- _Prompt_: Copy out every line from the first of the entries below down to and including the line that contains "orange semicircle: rotated", without changing any of them.
— start Task input —
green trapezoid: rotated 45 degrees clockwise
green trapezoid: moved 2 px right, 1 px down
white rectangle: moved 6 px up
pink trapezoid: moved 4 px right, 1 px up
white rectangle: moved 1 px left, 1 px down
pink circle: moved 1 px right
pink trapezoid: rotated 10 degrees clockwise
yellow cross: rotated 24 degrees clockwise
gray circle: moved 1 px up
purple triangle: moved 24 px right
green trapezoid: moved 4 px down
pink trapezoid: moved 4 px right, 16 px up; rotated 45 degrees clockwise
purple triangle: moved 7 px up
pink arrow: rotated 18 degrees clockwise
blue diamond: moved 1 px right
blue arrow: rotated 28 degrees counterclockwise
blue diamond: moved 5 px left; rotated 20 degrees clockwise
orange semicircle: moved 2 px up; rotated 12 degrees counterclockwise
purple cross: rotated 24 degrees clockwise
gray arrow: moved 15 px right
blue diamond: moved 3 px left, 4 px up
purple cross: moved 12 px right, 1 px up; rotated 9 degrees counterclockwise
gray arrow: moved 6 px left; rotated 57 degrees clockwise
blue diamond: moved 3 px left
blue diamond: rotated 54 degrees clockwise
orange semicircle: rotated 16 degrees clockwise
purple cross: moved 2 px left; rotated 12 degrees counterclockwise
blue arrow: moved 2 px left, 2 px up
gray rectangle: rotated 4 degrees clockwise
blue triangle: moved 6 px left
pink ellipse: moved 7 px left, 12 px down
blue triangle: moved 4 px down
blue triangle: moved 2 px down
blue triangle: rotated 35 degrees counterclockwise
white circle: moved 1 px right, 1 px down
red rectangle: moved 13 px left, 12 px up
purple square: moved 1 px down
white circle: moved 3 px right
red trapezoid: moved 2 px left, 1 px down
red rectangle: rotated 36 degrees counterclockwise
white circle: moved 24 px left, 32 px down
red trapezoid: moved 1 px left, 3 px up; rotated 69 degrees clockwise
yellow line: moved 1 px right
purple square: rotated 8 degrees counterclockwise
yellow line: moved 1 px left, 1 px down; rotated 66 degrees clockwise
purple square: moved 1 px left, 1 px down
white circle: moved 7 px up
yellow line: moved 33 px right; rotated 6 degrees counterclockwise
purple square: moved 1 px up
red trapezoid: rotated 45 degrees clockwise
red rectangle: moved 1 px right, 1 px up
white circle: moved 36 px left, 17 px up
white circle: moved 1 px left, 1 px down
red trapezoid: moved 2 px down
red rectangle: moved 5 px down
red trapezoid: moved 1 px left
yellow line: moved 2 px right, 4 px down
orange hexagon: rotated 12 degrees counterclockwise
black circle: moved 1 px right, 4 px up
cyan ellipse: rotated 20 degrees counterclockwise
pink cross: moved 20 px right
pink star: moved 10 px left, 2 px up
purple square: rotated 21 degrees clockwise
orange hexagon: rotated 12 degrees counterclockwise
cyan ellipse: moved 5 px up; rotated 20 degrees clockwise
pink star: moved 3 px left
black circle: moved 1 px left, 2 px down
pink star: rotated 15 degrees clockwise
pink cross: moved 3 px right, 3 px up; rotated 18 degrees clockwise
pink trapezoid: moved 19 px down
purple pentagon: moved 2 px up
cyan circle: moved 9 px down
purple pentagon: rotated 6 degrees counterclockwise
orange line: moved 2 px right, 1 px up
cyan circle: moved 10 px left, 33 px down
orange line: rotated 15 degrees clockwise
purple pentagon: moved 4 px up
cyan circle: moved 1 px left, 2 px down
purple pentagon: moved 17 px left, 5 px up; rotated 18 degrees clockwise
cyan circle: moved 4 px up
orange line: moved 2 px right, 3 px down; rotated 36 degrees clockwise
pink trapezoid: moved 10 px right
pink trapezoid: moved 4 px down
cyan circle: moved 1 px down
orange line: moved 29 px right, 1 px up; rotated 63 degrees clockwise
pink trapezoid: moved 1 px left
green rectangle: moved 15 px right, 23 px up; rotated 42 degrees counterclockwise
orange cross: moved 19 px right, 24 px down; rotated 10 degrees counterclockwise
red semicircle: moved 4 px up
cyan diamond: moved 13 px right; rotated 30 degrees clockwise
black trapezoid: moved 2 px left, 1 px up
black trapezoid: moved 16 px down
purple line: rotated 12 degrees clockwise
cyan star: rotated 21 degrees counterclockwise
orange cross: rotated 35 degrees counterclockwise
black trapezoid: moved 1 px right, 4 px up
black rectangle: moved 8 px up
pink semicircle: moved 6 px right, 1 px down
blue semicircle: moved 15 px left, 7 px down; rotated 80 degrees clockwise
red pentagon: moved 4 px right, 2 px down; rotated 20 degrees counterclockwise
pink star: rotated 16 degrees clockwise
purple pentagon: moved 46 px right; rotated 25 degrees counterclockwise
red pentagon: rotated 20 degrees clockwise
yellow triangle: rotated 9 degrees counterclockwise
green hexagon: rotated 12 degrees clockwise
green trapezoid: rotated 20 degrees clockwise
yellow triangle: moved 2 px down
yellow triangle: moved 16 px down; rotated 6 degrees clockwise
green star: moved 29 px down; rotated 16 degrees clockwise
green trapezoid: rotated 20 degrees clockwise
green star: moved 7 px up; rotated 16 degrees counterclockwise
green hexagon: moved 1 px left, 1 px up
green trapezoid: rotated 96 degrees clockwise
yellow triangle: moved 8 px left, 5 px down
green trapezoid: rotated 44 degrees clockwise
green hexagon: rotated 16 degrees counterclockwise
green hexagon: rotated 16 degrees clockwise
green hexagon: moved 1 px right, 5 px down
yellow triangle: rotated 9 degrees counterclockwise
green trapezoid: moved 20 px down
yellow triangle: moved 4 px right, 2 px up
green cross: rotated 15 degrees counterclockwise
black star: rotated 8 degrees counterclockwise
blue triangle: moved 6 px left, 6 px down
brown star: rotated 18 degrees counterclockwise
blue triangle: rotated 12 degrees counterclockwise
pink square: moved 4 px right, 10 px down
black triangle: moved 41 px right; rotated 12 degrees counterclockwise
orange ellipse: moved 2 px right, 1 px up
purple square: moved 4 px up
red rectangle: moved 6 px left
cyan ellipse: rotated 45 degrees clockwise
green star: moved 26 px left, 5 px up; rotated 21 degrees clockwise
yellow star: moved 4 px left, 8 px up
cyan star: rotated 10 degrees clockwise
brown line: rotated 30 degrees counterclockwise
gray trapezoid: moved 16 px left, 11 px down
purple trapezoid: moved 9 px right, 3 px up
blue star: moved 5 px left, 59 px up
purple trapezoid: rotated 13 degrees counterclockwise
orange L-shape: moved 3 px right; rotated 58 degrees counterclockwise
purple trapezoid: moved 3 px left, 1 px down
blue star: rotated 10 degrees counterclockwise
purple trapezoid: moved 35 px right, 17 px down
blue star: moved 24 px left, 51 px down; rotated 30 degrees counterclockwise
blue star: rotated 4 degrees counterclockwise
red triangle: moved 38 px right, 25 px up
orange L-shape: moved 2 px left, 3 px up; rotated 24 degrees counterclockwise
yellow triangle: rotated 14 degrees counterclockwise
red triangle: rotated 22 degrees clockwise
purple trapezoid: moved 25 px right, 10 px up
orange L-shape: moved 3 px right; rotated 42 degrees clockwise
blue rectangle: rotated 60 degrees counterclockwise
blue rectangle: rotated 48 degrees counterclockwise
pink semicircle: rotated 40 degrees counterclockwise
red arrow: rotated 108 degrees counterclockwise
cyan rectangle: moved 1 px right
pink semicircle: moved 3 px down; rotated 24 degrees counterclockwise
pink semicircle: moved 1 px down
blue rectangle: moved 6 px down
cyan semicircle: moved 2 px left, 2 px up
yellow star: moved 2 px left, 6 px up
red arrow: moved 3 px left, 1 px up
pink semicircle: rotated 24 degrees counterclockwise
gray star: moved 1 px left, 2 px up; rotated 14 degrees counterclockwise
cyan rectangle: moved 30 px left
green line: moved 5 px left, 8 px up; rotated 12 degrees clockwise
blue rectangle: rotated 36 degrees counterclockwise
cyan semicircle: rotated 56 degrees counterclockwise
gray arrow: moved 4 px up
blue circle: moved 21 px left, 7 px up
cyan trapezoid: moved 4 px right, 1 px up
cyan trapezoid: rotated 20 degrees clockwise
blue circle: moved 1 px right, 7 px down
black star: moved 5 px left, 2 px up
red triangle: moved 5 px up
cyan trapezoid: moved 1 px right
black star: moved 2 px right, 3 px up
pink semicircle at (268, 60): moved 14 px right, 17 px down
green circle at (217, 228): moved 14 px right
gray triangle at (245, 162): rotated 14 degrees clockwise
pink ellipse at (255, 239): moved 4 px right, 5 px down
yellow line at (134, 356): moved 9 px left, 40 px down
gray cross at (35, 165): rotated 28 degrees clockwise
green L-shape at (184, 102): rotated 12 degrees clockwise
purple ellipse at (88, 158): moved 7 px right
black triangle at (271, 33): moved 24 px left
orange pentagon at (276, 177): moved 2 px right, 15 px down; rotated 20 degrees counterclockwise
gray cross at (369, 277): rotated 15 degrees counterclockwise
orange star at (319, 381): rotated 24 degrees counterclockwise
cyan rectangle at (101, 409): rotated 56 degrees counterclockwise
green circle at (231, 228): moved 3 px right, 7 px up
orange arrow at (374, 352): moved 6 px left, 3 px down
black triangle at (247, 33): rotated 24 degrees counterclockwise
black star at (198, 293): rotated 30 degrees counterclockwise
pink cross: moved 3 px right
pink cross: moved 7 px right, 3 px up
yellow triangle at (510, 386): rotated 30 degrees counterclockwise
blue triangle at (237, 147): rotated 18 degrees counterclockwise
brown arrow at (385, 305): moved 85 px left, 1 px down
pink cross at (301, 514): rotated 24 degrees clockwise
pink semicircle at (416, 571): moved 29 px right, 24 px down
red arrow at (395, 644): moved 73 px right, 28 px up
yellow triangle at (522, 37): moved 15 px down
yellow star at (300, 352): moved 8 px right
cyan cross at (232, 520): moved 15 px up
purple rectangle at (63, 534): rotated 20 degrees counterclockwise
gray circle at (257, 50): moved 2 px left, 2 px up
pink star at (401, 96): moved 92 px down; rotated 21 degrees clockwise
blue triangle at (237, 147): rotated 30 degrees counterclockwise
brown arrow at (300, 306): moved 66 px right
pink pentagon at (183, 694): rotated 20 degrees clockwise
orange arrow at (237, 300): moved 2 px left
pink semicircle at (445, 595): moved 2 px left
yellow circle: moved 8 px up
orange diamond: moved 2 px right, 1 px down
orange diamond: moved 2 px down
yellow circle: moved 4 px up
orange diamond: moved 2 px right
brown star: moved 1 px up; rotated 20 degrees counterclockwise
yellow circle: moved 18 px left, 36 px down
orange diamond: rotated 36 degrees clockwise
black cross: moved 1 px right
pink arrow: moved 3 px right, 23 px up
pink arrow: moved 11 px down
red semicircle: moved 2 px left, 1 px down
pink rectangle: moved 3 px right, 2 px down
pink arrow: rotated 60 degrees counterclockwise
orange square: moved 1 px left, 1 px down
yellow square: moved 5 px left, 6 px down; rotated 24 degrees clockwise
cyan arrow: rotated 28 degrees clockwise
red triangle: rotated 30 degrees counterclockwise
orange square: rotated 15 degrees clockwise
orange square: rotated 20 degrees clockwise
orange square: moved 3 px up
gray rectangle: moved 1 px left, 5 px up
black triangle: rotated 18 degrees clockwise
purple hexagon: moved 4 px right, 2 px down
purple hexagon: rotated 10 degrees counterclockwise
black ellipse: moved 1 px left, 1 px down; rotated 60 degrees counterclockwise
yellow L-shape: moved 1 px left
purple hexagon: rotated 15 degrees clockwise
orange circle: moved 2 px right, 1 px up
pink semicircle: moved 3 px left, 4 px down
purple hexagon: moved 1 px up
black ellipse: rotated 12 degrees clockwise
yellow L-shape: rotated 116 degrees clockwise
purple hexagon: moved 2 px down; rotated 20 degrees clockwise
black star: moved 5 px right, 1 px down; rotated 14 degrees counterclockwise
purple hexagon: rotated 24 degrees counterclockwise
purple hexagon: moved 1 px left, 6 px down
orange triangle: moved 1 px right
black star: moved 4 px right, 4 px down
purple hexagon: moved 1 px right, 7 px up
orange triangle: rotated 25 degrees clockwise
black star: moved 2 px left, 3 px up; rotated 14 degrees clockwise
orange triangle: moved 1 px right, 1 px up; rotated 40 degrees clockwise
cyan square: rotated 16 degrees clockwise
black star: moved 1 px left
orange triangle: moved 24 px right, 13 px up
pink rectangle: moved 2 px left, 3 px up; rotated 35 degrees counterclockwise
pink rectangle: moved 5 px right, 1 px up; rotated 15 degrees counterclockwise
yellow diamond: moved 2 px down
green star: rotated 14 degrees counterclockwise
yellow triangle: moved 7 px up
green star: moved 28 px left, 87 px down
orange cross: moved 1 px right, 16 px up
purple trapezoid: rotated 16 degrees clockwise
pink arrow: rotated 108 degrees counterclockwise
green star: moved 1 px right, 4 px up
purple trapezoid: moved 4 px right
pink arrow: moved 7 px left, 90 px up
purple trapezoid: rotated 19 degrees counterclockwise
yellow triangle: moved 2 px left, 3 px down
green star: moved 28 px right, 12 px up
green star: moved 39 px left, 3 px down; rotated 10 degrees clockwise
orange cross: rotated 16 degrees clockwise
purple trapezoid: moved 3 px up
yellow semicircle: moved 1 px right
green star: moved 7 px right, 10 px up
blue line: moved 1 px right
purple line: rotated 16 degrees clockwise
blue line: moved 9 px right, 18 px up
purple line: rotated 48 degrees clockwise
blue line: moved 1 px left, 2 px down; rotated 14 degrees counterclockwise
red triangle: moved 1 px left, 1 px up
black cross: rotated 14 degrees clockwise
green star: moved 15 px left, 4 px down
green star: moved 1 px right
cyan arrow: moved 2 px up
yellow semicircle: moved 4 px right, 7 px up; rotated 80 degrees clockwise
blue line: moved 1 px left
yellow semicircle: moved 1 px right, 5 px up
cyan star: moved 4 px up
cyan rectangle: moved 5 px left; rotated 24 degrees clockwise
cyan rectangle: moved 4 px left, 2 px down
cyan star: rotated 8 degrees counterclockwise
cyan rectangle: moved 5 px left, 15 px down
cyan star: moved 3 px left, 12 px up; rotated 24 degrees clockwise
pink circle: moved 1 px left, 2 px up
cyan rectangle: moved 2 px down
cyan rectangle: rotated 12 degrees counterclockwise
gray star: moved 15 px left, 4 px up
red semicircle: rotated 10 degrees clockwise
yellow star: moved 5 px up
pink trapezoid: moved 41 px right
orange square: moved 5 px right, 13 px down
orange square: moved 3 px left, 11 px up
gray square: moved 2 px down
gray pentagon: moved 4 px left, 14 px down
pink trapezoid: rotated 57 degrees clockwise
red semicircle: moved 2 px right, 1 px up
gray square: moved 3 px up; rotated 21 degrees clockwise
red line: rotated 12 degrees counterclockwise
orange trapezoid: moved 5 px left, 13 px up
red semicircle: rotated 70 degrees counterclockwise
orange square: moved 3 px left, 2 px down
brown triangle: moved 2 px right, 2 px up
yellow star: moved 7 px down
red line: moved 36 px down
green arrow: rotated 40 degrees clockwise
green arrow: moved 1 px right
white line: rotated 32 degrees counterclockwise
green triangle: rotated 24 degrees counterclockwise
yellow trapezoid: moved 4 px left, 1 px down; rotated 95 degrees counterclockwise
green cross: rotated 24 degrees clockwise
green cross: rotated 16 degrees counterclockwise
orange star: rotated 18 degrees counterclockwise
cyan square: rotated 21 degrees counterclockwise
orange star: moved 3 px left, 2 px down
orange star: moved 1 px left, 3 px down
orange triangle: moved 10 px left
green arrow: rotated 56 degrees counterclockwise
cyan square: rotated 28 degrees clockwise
— end Task input —
- _The response_:
green trapezoid: rotated 45 degrees clockwise
green trapezoid: moved 2 px right, 1 px down
white rectangle: moved 6 px up
pink trapezoid: moved 4 px right, 1 px up
white rectangle: moved 1 px left, 1 px down
pink circle: moved 1 px right
pink trapezoid: rotated 10 degrees clockwise
yellow cross: rotated 24 degrees clockwise
gray circle: moved 1 px up
purple triangle: moved 24 px right
green trapezoid: moved 4 px down
pink trapezoid: moved 4 px right, 16 px up; rotated 45 degrees clockwise
purple triangle: moved 7 px up
pink arrow: rotated 18 degrees clockwise
blue diamond: moved 1 px right
blue arrow: rotated 28 degrees counterclockwise
blue diamond: moved 5 px left; rotated 20 degrees clockwise
orange semicircle: moved 2 px up; rotated 12 degrees counterclockwise
purple cross: rotated 24 degrees clockwise
gray arrow: moved 15 px right
blue diamond: moved 3 px left, 4 px up
purple cross: moved 12 px right, 1 px up; rotated 9 degrees counterclockwise
gray arrow: moved 6 px left; rotated 57 degrees clockwise
blue diamond: moved 3 px left
blue diamond: rotated 54 degrees clockwise
orange semicircle: rotated 16 degrees clockwise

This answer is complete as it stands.